Requirements:
Extract every row below that contains the word "black".

━━━━━━━━

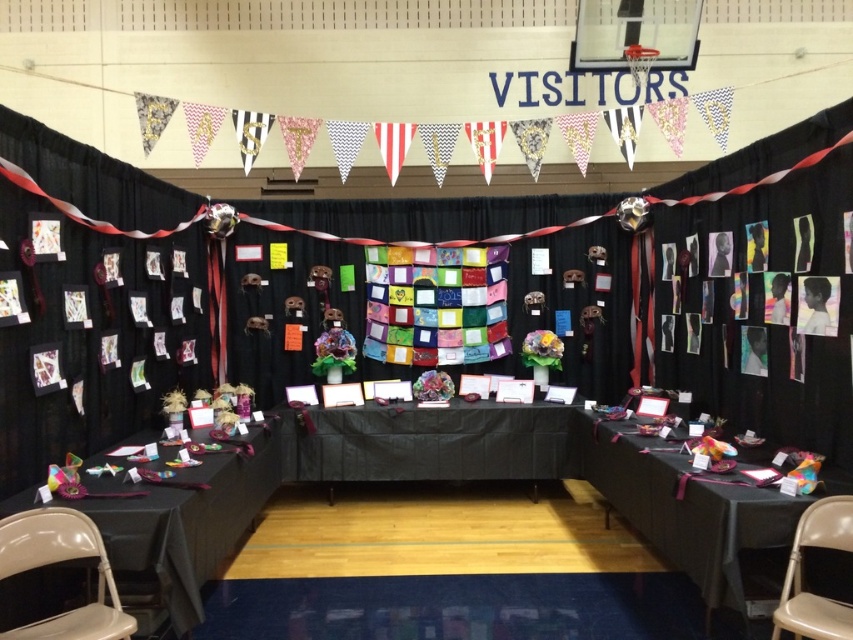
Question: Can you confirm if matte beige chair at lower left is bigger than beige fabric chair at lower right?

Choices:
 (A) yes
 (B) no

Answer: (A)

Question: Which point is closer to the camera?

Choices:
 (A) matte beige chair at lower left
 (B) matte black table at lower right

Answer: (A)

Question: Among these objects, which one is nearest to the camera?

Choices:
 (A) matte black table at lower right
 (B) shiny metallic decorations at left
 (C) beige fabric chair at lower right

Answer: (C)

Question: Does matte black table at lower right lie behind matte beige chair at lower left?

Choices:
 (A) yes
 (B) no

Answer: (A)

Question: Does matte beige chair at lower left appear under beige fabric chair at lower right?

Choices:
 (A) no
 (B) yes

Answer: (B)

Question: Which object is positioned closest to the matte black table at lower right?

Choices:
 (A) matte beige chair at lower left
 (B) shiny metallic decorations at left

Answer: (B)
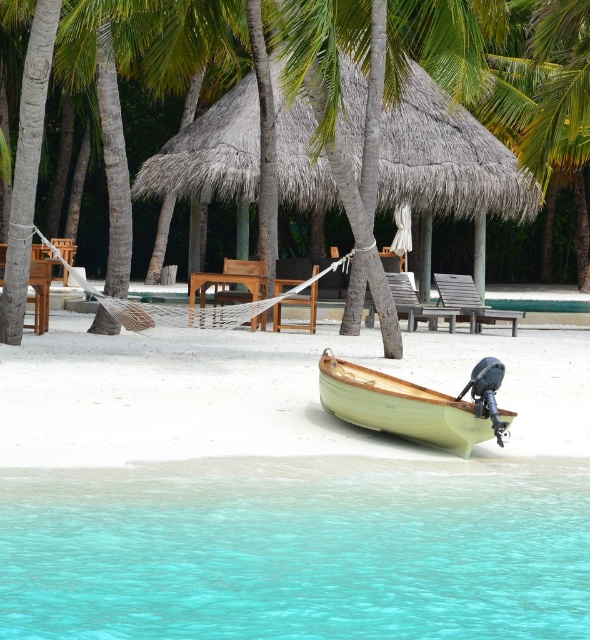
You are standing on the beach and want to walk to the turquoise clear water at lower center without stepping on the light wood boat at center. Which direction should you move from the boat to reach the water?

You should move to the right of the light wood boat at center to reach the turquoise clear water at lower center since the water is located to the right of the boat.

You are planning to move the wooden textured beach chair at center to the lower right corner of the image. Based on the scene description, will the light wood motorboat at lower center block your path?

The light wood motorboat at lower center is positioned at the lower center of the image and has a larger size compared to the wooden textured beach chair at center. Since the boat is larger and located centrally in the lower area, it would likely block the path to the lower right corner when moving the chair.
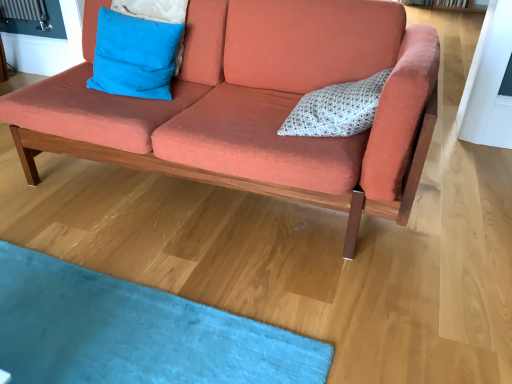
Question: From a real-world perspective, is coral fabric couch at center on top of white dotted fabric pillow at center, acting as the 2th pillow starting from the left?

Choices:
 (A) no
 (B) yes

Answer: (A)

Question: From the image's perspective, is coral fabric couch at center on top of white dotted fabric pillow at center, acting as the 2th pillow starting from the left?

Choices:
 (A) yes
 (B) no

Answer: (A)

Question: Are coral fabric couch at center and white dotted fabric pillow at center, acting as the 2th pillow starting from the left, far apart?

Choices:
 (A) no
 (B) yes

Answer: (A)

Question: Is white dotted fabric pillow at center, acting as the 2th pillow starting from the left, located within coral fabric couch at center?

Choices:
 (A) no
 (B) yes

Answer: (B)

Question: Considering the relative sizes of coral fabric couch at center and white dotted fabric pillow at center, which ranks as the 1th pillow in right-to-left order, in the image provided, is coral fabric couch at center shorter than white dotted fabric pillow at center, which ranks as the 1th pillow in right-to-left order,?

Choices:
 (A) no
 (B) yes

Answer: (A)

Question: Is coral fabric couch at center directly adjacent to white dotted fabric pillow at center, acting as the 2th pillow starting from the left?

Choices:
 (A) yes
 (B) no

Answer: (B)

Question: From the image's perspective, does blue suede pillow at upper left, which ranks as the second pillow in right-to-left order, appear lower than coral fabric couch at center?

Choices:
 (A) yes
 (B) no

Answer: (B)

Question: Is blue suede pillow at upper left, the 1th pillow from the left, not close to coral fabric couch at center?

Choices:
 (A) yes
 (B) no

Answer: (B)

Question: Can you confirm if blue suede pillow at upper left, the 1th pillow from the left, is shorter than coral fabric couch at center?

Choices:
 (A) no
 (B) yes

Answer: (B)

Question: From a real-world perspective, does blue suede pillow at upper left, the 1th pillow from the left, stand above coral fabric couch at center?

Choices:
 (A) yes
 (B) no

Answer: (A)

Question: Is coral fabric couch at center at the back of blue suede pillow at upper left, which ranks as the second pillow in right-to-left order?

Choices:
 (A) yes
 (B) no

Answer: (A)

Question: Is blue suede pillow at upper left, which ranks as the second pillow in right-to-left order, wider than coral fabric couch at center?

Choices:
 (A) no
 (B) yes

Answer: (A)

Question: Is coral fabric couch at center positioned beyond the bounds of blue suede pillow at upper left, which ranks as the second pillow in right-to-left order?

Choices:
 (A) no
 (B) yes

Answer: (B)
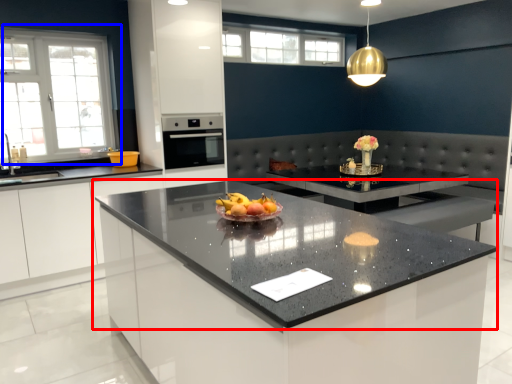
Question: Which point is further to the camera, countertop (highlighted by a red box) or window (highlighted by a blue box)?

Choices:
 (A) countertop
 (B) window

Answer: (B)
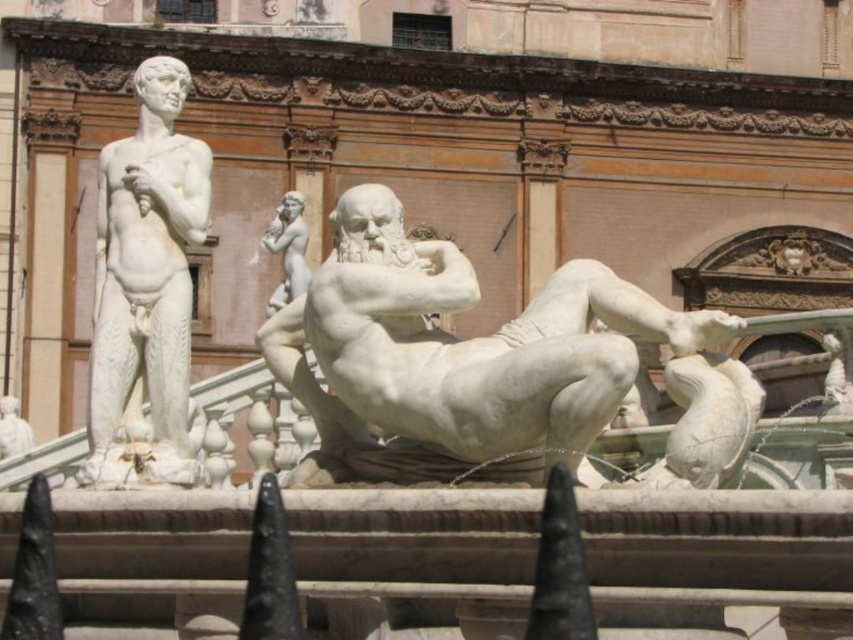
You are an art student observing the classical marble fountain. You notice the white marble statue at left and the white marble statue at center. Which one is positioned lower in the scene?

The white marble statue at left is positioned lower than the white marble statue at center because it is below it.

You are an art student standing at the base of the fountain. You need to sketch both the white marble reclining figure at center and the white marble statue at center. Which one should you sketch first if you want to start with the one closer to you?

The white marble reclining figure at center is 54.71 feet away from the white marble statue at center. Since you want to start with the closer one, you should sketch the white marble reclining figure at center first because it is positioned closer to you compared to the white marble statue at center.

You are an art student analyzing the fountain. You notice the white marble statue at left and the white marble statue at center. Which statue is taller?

━━━━━━━━

Output of the task:
 (B) matte black table at lower right
 (A) matte black table at lower right
Question: Does matte black table at lower right lie behind matte beige chair at lower left?
Question: Which object is positioned closest to the matte black table at lower right?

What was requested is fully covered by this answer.